+++ DATA EXCERPTS

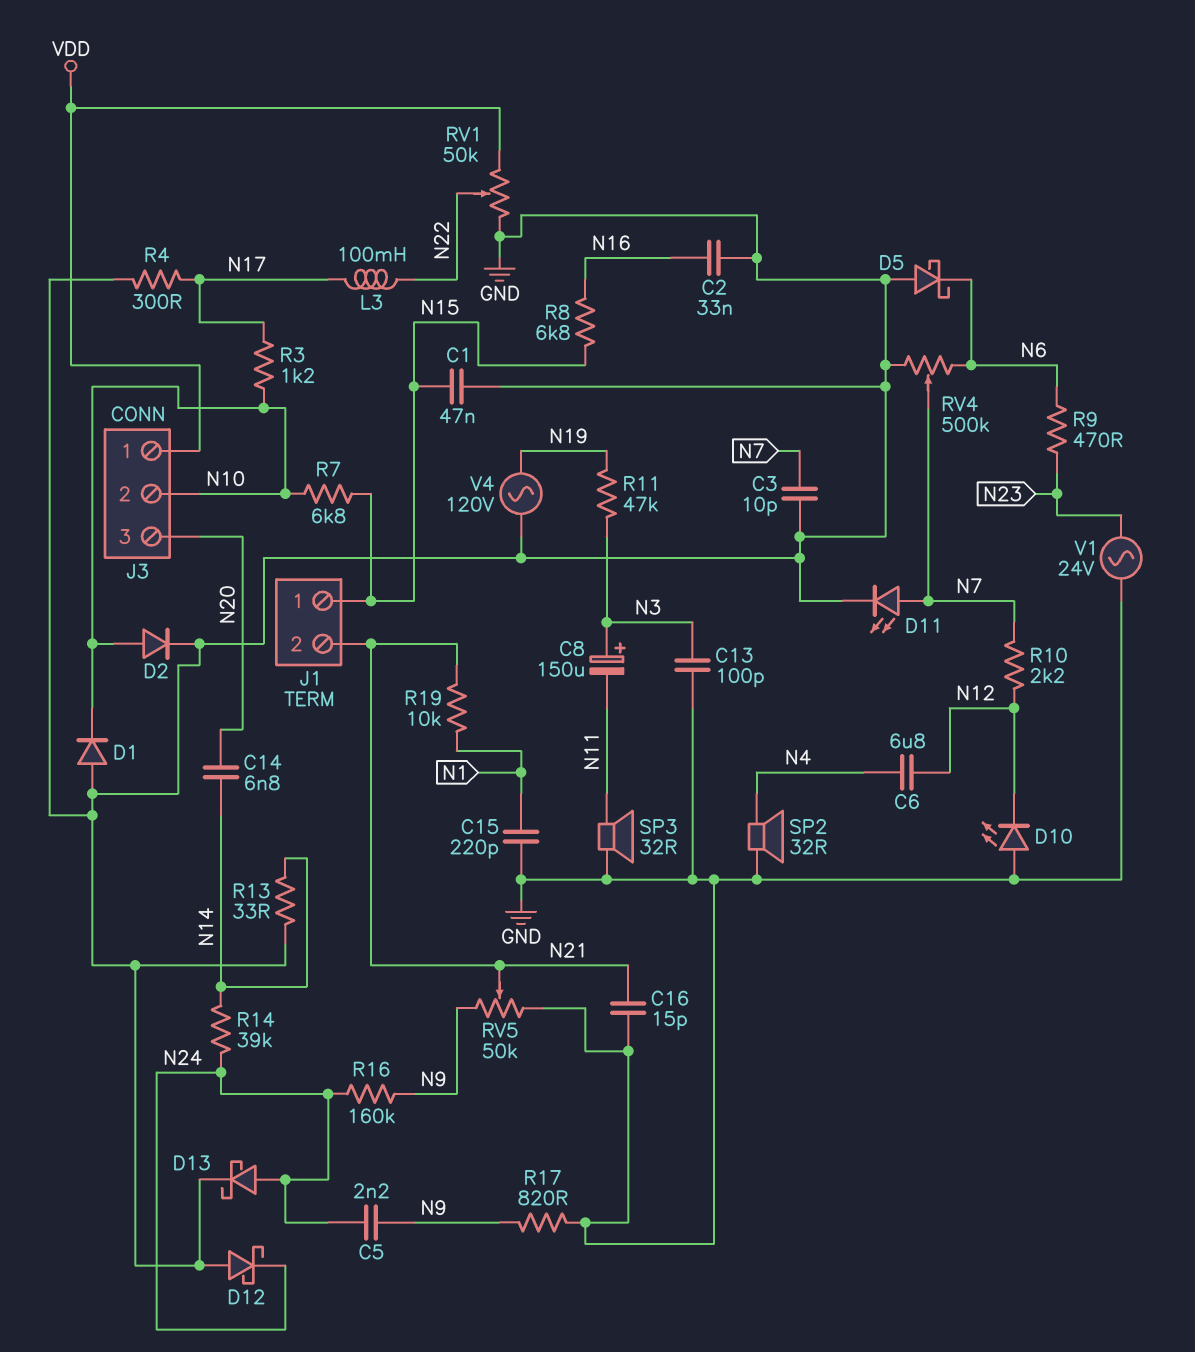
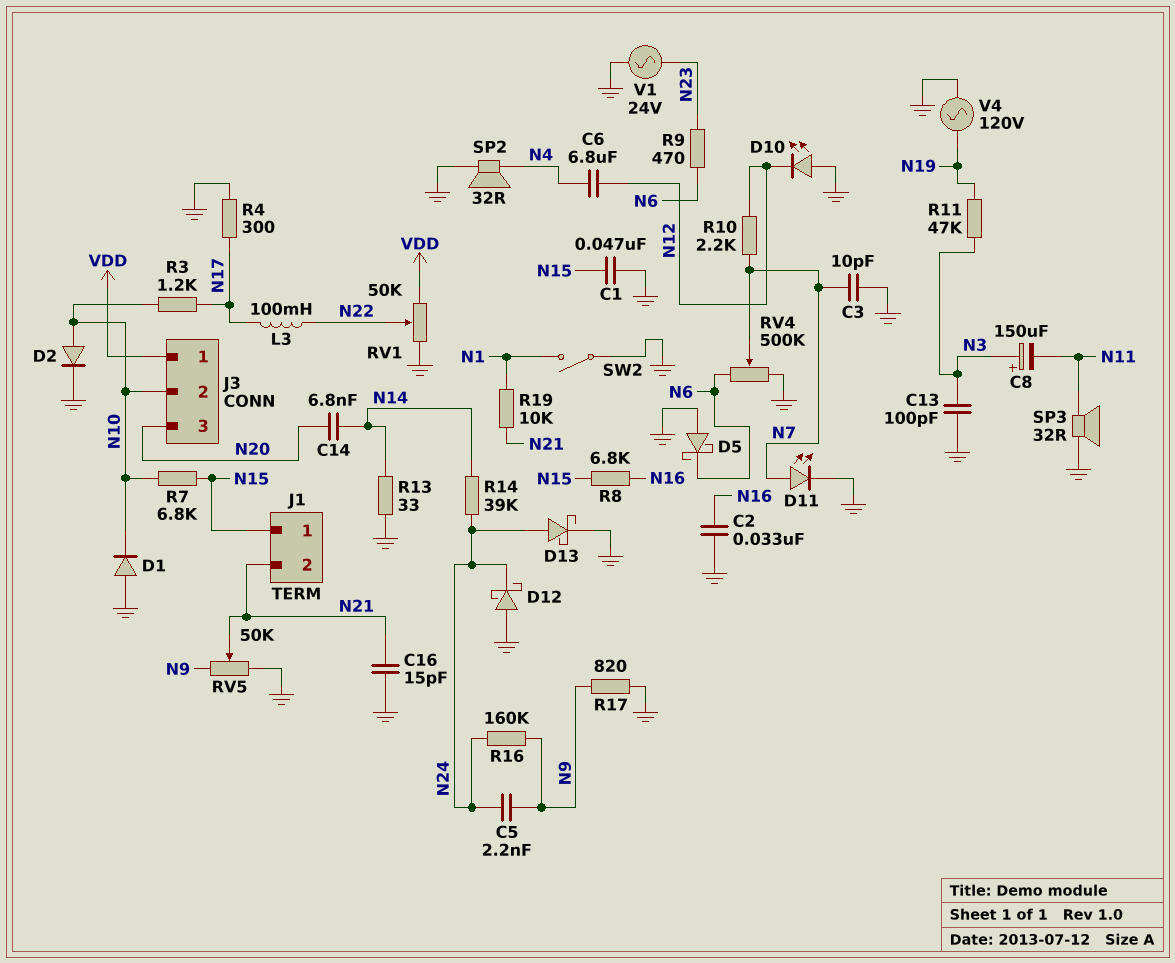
C15: 220pF (GND, N1) -> none
SW2: none -> switch (GND, N1)

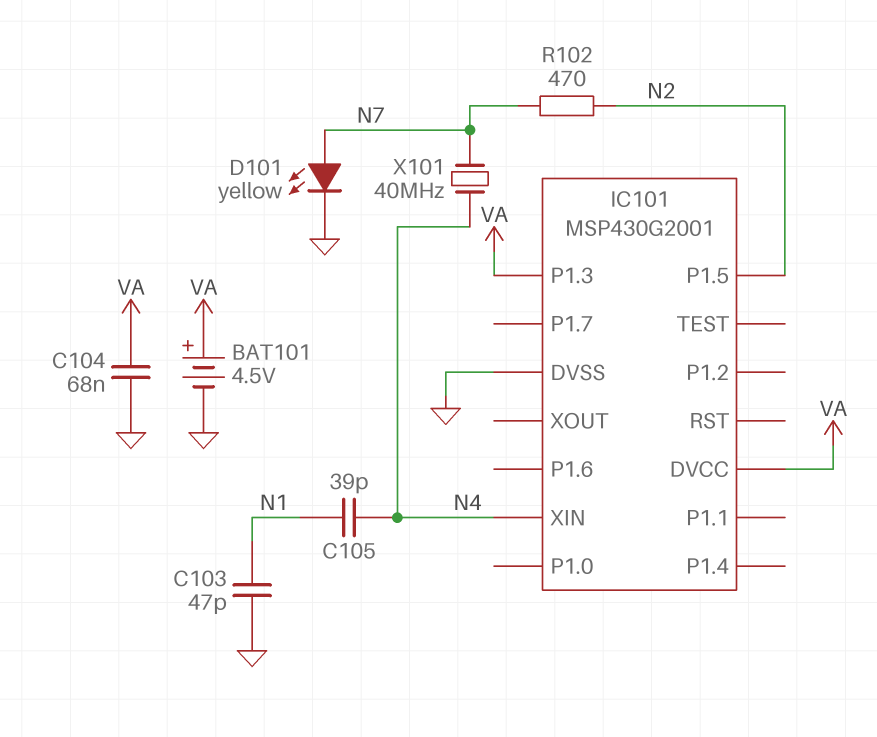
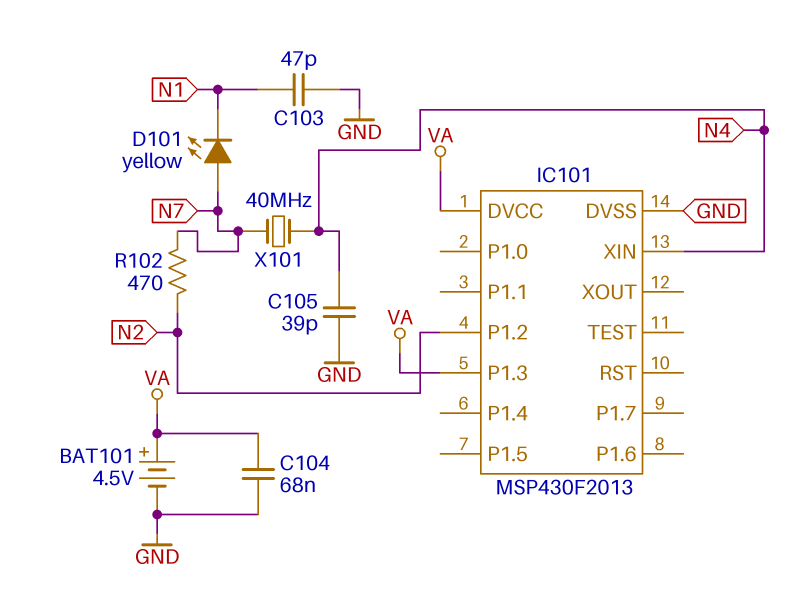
C105: 39pF (N1, N4) -> 39pF (GND, N4)
D101: LED yellow (A N7, K GND) -> LED yellow (A N7, K N1)
IC101: MSP430G2001 -> MSP430F2013
IC101 pin P1.2: none -> N2
IC101 pin P1.5: N2 -> none

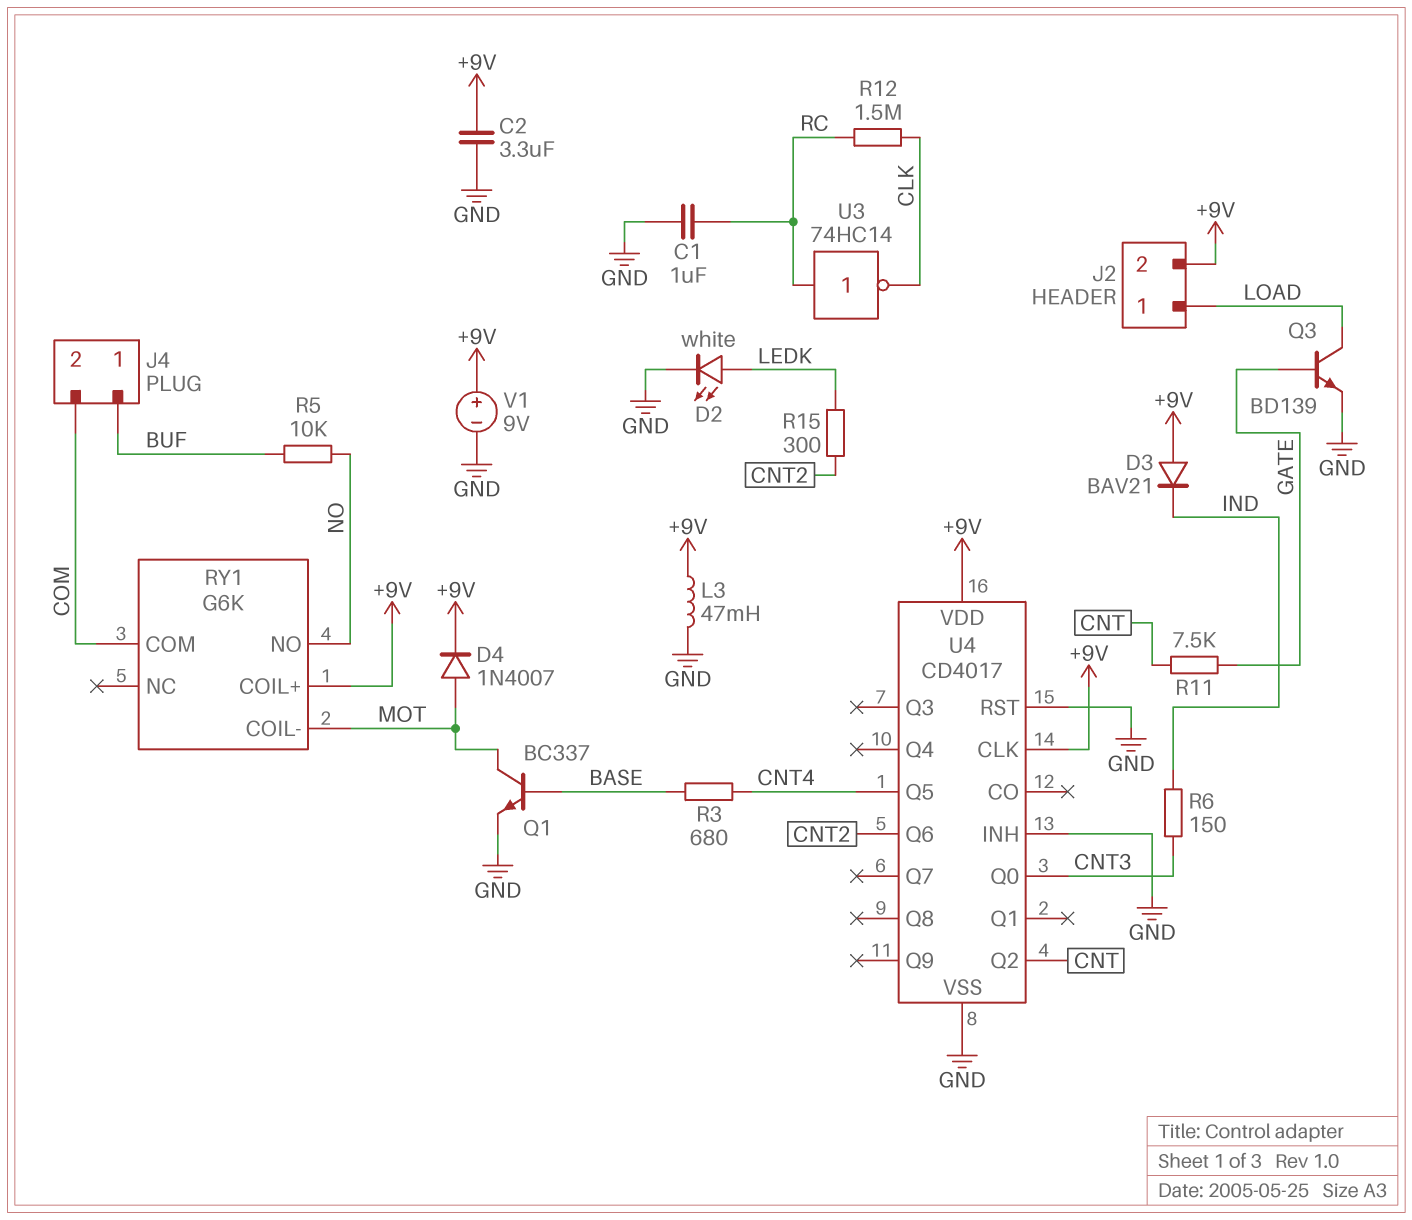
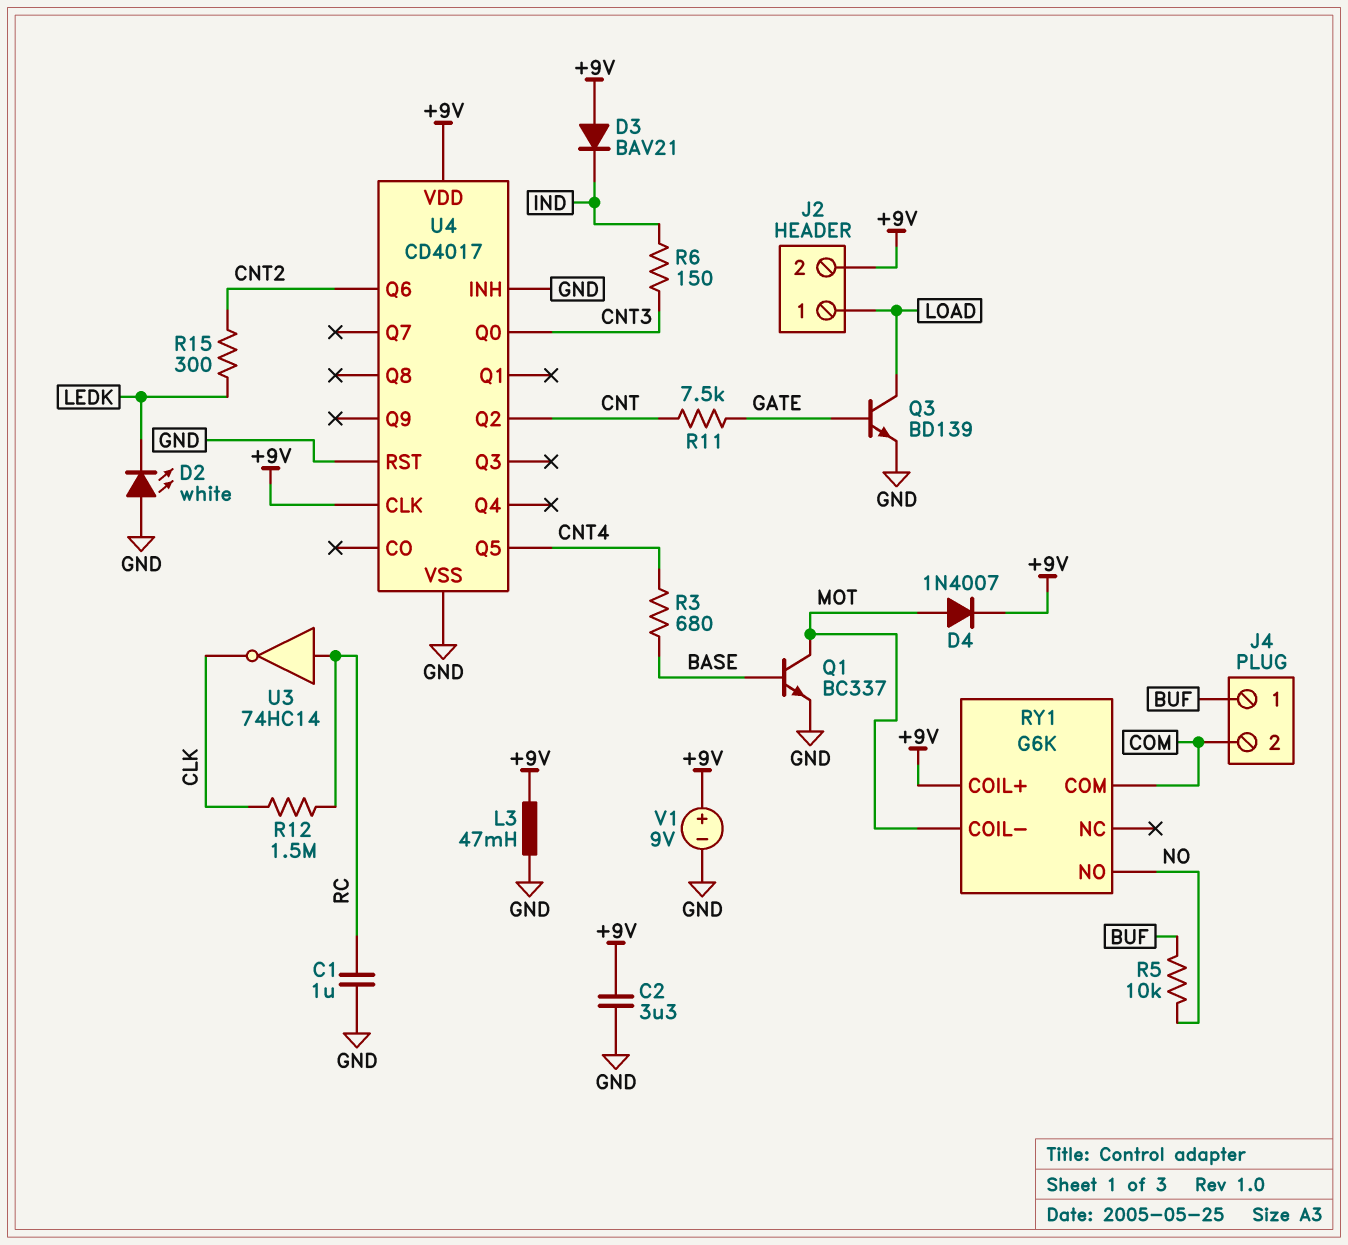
D2: LED white (A LEDK, K GND) -> LED white (A GND, K LEDK)

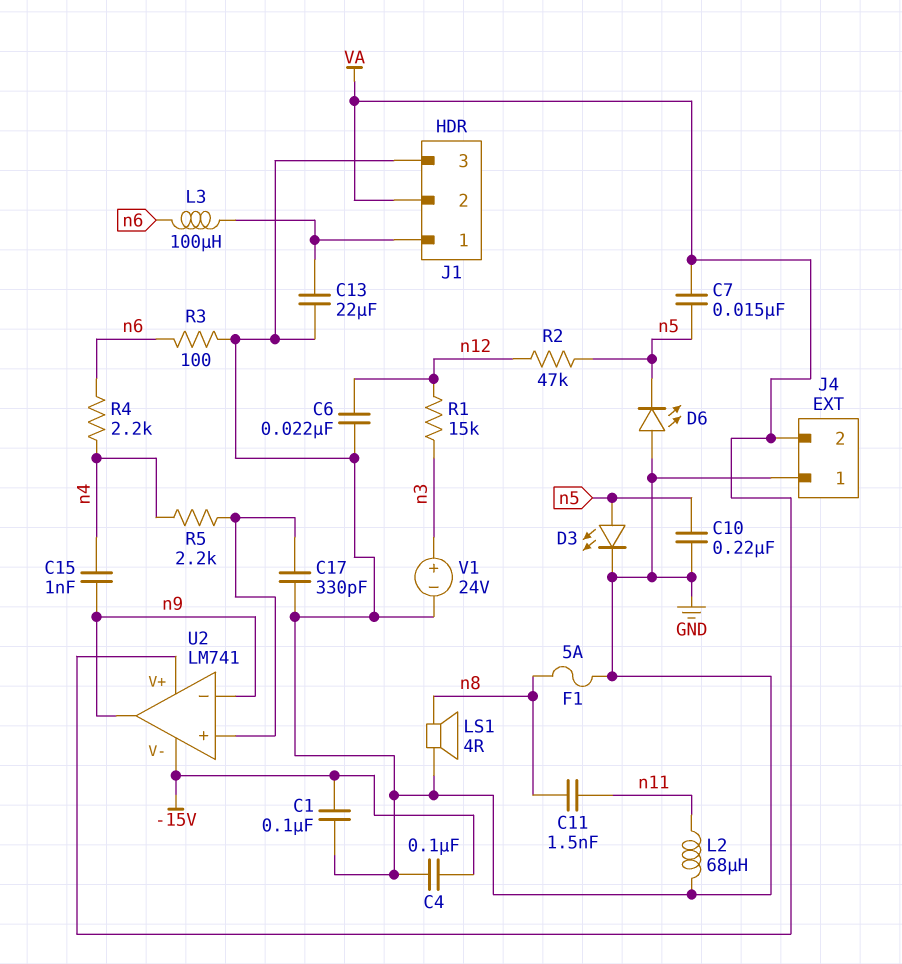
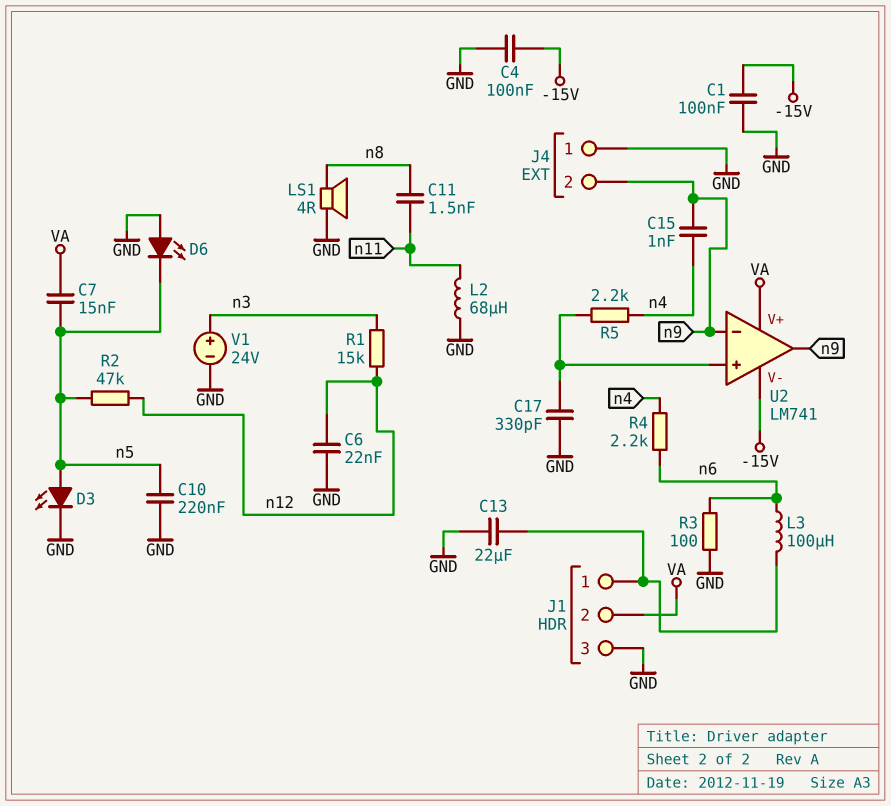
F1: 5A (GND, n8) -> none
J4 pin 2: VA -> n9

++++++

Would you retype every line shown above exactly, leaving the pictures aside?

C15: 220pF (GND, N1) -> none
SW2: none -> switch (GND, N1)

C105: 39pF (N1, N4) -> 39pF (GND, N4)
D101: LED yellow (A N7, K GND) -> LED yellow (A N7, K N1)
IC101: MSP430G2001 -> MSP430F2013
IC101 pin P1.2: none -> N2
IC101 pin P1.5: N2 -> none

D2: LED white (A LEDK, K GND) -> LED white (A GND, K LEDK)

F1: 5A (GND, n8) -> none
J4 pin 2: VA -> n9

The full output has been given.